▸ Exercise aim
Reproduce the part of the listing below word for word, everything from the line containing "mauve [129, 961]" down to the line containing "bottom (80, 787)", both of those lines included.

▸ Entries for locating text and elements
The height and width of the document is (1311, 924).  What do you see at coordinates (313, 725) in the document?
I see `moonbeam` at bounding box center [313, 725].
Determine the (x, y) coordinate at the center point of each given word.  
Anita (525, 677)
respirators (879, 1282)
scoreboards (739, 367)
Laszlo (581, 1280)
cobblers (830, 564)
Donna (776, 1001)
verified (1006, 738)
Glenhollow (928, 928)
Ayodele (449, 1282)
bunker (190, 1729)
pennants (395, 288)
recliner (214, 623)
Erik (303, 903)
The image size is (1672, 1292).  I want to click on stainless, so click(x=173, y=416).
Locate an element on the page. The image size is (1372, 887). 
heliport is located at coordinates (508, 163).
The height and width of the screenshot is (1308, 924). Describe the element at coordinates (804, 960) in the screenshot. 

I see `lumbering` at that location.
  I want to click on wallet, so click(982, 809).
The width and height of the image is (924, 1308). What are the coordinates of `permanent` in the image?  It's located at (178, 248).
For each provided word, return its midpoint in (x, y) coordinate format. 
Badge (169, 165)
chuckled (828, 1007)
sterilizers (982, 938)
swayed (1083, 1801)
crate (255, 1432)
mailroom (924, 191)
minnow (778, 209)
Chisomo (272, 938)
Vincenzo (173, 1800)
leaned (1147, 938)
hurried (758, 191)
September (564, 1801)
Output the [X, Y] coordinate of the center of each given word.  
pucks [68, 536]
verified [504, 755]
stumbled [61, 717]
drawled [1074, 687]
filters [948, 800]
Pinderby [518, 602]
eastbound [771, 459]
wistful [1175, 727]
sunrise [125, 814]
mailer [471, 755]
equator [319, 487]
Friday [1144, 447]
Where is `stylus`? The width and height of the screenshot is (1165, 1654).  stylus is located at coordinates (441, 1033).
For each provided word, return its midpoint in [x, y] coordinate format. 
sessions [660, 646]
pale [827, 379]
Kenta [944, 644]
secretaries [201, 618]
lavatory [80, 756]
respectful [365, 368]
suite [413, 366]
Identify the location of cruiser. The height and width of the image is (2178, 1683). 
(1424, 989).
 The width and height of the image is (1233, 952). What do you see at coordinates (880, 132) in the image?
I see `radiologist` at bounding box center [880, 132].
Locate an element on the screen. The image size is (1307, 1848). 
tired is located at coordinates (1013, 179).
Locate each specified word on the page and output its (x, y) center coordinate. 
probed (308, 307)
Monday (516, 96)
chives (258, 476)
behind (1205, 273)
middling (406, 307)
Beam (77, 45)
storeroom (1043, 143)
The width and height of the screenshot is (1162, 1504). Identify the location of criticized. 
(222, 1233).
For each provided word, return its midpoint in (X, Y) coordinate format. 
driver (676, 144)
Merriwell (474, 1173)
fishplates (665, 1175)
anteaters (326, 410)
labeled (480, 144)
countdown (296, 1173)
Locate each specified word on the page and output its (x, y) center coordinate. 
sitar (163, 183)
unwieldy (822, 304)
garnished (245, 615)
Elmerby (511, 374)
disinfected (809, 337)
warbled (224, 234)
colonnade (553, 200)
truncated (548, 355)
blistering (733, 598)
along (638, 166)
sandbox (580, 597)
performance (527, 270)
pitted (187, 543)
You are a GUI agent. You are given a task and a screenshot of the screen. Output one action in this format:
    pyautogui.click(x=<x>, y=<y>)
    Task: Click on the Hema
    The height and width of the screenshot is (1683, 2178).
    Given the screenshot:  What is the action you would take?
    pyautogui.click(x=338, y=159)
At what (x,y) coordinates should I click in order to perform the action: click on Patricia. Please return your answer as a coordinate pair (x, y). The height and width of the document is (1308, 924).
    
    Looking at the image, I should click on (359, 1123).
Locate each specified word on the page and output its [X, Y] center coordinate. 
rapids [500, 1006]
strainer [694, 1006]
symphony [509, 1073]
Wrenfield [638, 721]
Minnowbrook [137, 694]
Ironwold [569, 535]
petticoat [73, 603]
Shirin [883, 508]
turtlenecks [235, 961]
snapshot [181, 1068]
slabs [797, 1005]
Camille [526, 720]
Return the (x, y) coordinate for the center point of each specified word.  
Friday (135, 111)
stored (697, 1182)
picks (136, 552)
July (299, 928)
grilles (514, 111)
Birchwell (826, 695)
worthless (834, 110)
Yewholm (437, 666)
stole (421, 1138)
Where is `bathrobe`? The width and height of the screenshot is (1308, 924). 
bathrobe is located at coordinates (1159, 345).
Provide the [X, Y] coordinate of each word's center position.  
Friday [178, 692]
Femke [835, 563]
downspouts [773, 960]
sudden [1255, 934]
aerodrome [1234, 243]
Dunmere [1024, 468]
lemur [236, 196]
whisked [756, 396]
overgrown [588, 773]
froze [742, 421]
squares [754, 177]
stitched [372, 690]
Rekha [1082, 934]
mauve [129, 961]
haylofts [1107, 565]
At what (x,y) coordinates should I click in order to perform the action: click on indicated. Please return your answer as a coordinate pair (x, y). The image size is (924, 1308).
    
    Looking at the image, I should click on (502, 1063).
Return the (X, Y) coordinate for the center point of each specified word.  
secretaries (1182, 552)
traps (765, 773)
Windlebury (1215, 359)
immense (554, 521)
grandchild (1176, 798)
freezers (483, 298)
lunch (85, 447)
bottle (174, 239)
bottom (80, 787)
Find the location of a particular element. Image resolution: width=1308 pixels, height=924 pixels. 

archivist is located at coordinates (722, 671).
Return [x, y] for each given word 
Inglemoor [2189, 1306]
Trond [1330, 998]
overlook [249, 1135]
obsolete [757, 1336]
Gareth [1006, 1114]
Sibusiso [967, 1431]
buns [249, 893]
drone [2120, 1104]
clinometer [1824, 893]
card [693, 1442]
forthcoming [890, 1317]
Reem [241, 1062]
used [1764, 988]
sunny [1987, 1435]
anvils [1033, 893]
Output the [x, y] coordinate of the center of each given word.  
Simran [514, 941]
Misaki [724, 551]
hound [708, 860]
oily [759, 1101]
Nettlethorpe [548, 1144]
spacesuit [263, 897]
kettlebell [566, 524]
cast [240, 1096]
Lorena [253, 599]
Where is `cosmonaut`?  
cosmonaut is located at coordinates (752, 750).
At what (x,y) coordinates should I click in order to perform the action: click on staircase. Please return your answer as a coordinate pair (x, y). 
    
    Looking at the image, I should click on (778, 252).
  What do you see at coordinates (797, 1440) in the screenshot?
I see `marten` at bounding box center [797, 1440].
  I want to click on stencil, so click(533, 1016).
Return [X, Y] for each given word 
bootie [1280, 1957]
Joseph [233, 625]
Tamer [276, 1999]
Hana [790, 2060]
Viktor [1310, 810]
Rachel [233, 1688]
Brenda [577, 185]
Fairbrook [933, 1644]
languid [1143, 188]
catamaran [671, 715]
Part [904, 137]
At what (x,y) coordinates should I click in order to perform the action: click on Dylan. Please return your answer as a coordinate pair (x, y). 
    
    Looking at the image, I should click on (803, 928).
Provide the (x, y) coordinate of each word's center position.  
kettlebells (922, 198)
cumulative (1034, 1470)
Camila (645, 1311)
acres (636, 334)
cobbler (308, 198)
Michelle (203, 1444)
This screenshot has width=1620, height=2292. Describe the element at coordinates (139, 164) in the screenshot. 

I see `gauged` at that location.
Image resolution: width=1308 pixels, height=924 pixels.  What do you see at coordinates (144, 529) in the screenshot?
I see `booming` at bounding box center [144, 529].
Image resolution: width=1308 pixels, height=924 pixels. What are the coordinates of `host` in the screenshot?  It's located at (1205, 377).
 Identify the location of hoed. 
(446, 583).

▸ Solved exercise
mauve [129, 961]
haylofts [1107, 565]
At what (x,y) coordinates should I click in order to perform the action: click on indicated. Please return your answer as a coordinate pair (x, y). The image size is (924, 1308).
    
    Looking at the image, I should click on (502, 1063).
Return the (X, Y) coordinate for the center point of each specified word.  
secretaries (1182, 552)
traps (765, 773)
Windlebury (1215, 359)
immense (554, 521)
grandchild (1176, 798)
freezers (483, 298)
lunch (85, 447)
bottle (174, 239)
bottom (80, 787)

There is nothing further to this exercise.